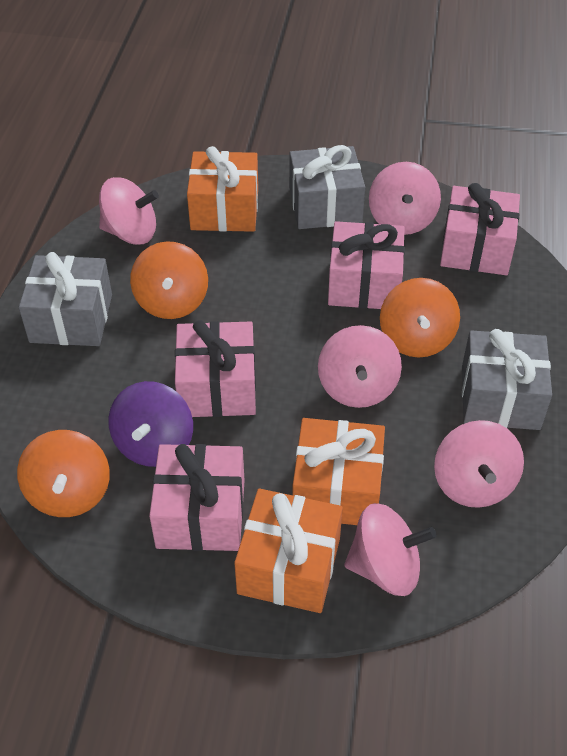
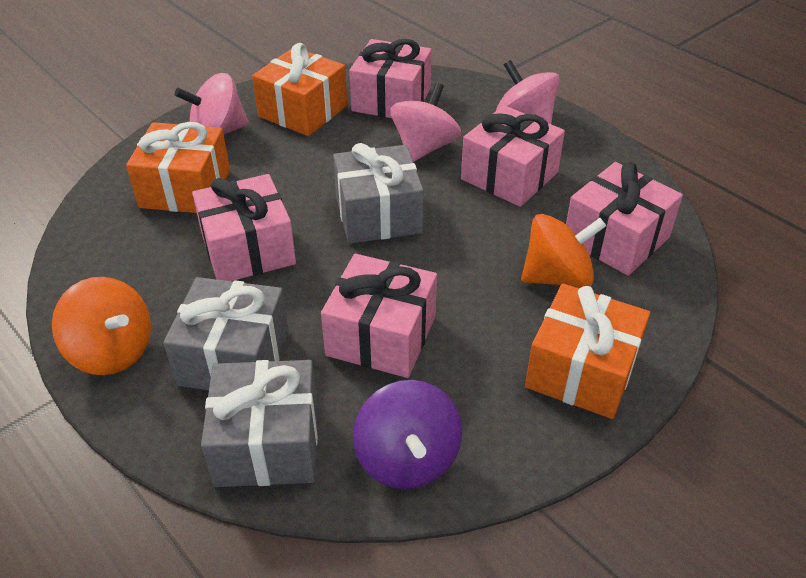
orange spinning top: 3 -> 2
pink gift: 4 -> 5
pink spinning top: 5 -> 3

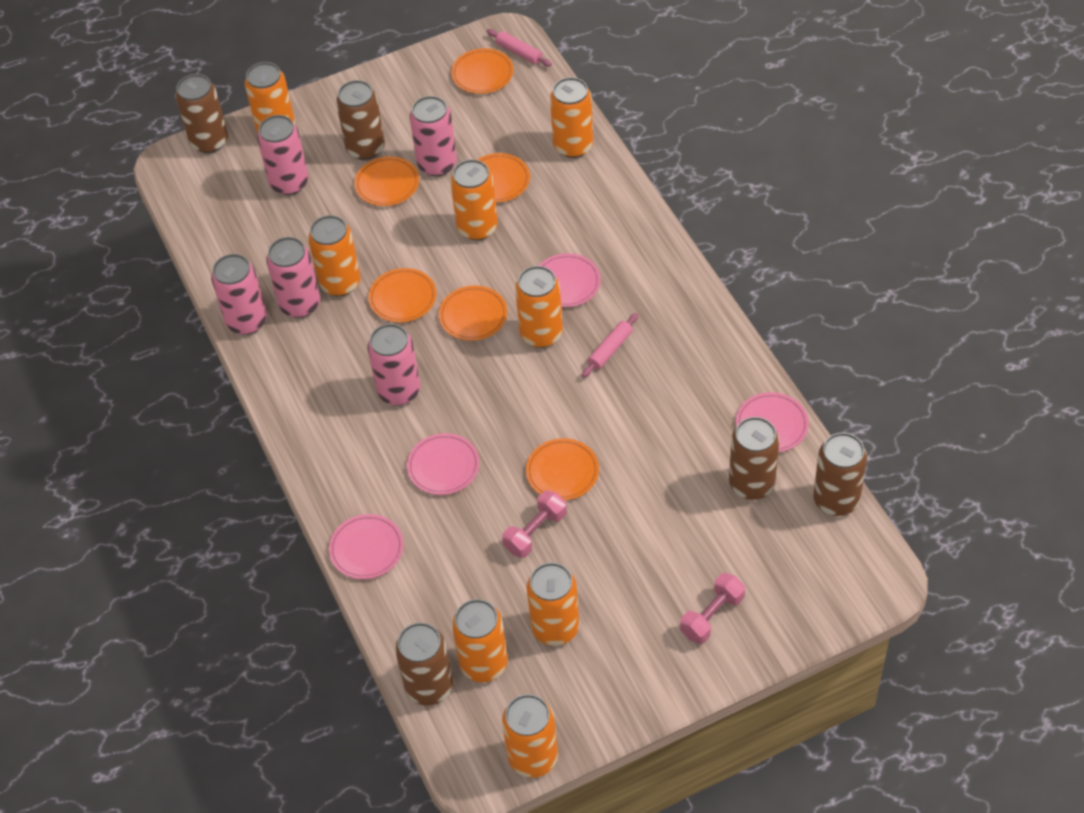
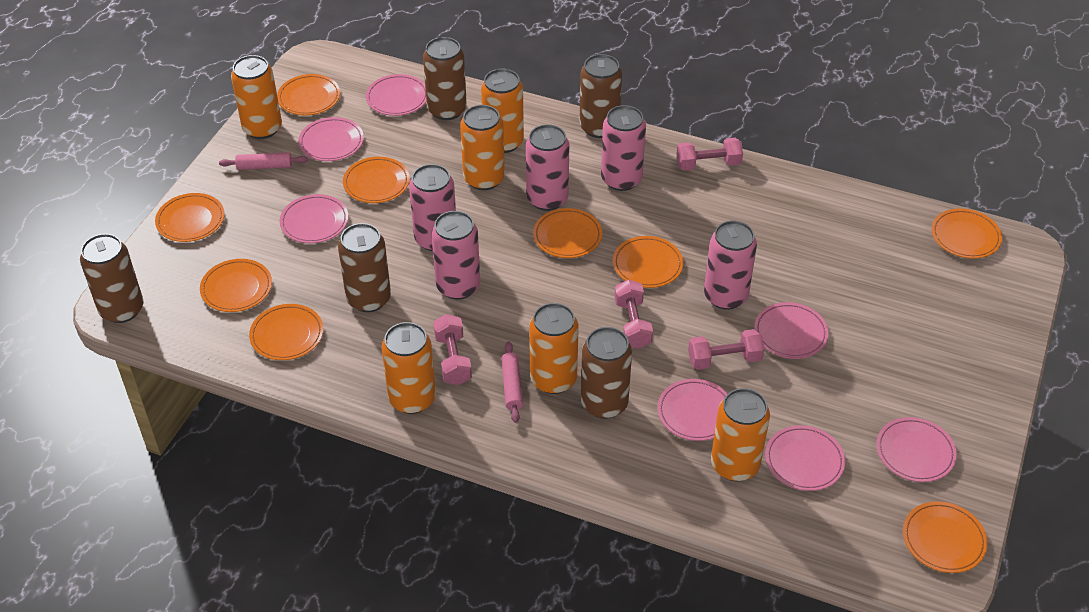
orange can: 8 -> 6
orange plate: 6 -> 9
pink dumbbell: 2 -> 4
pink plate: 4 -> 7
----
- Problem to work on:
Your reply must contain each entry exactly as written and no pictures.

- Written answer:
orange spinning top: 3 -> 2
pink gift: 4 -> 5
pink spinning top: 5 -> 3

orange can: 8 -> 6
orange plate: 6 -> 9
pink dumbbell: 2 -> 4
pink plate: 4 -> 7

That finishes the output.